[Source records]
※

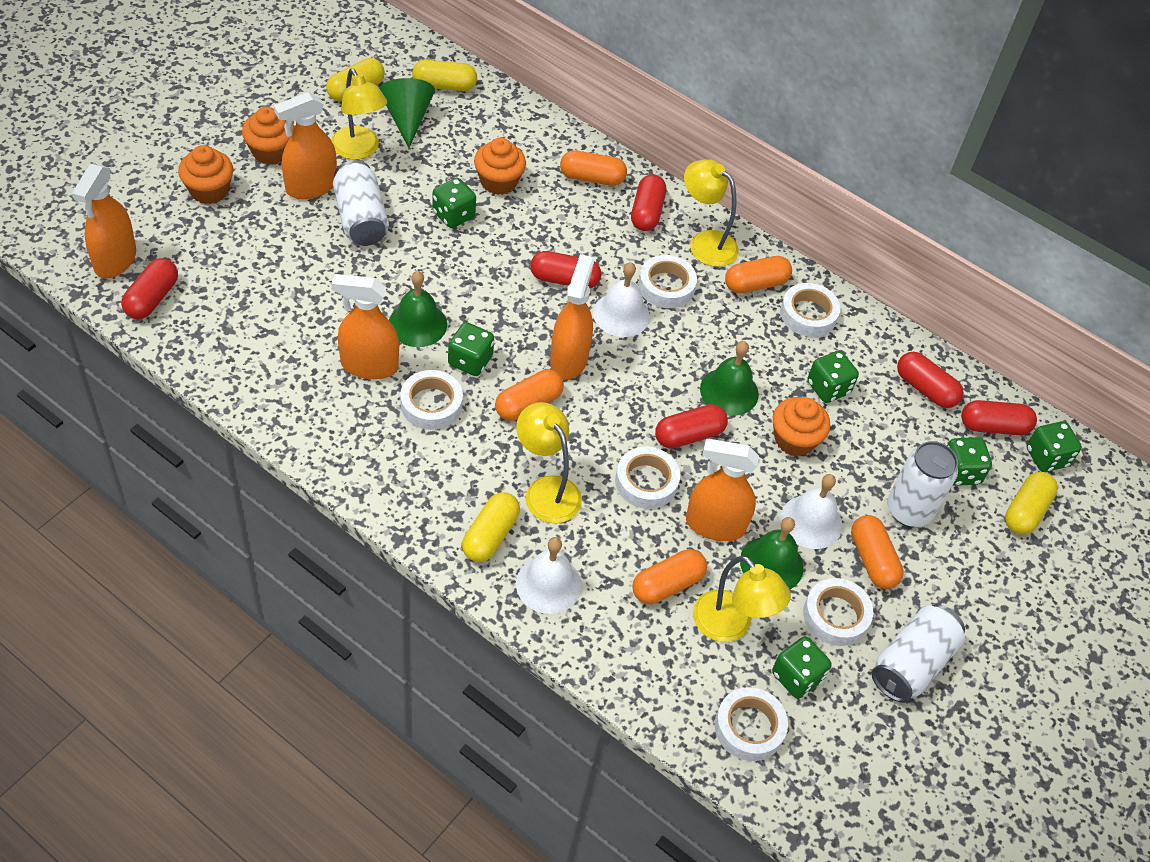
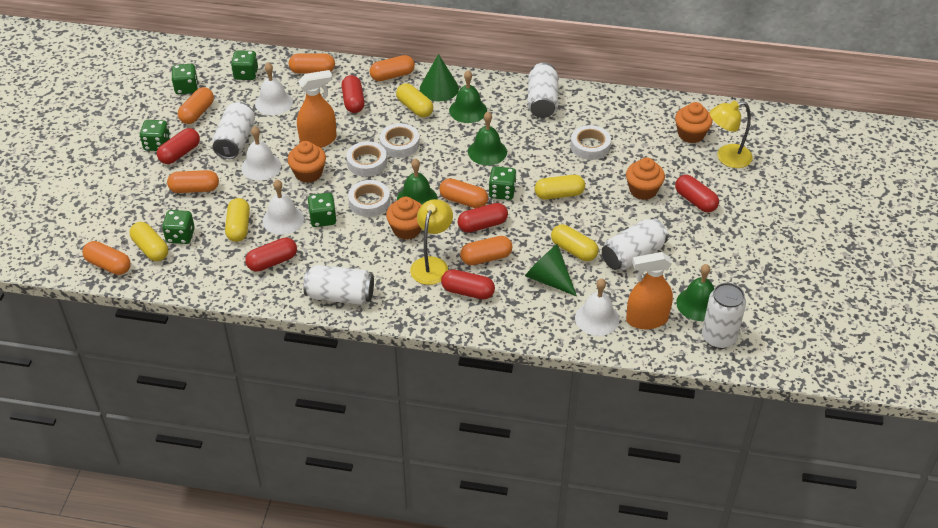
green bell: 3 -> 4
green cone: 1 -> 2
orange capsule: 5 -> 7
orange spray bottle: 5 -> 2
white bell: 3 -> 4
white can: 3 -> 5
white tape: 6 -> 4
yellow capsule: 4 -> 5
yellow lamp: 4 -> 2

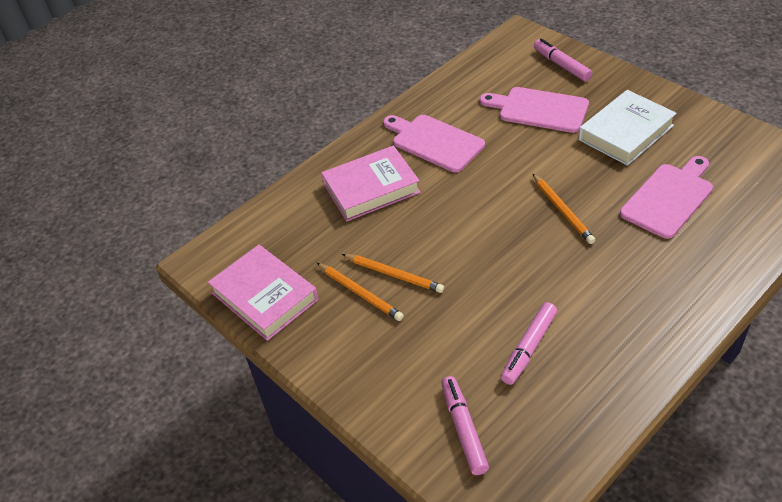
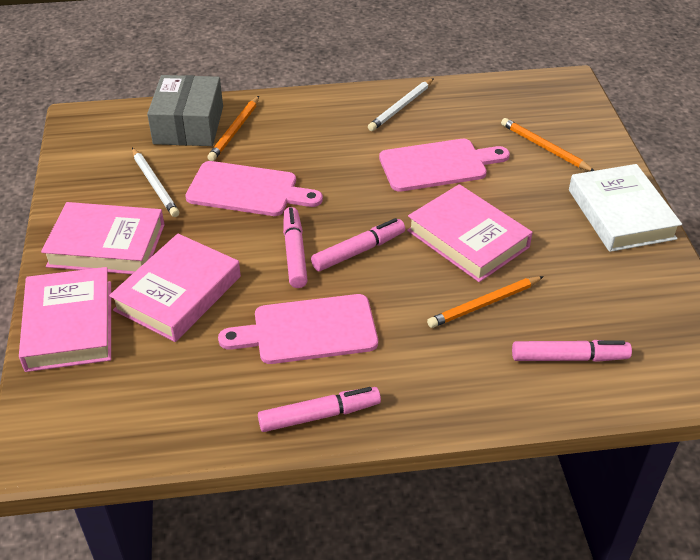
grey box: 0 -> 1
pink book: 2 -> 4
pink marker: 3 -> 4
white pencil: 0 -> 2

※

> **Task brief**
Each line from the one with "orange spray bottle: 5 -> 2" to the final line of the data above is to be printed exactly; no picture should appear in the copy.

> **Result below**
orange spray bottle: 5 -> 2
white bell: 3 -> 4
white can: 3 -> 5
white tape: 6 -> 4
yellow capsule: 4 -> 5
yellow lamp: 4 -> 2

grey box: 0 -> 1
pink book: 2 -> 4
pink marker: 3 -> 4
white pencil: 0 -> 2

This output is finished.